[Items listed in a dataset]
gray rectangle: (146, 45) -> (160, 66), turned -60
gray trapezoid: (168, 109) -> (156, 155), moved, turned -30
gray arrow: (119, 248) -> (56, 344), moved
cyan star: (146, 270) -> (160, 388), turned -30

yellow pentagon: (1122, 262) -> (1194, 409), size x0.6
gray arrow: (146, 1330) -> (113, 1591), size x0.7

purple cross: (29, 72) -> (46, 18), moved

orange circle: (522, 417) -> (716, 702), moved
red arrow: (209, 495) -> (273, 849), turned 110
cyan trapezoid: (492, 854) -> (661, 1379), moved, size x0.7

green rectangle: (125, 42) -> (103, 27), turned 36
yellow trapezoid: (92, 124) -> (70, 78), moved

=== About this exercise ===
The answer should be an exact copy of the data.

=== Response below ===
gray rectangle: (146, 45) -> (160, 66), turned -60
gray trapezoid: (168, 109) -> (156, 155), moved, turned -30
gray arrow: (119, 248) -> (56, 344), moved
cyan star: (146, 270) -> (160, 388), turned -30

yellow pentagon: (1122, 262) -> (1194, 409), size x0.6
gray arrow: (146, 1330) -> (113, 1591), size x0.7

purple cross: (29, 72) -> (46, 18), moved

orange circle: (522, 417) -> (716, 702), moved
red arrow: (209, 495) -> (273, 849), turned 110
cyan trapezoid: (492, 854) -> (661, 1379), moved, size x0.7

green rectangle: (125, 42) -> (103, 27), turned 36
yellow trapezoid: (92, 124) -> (70, 78), moved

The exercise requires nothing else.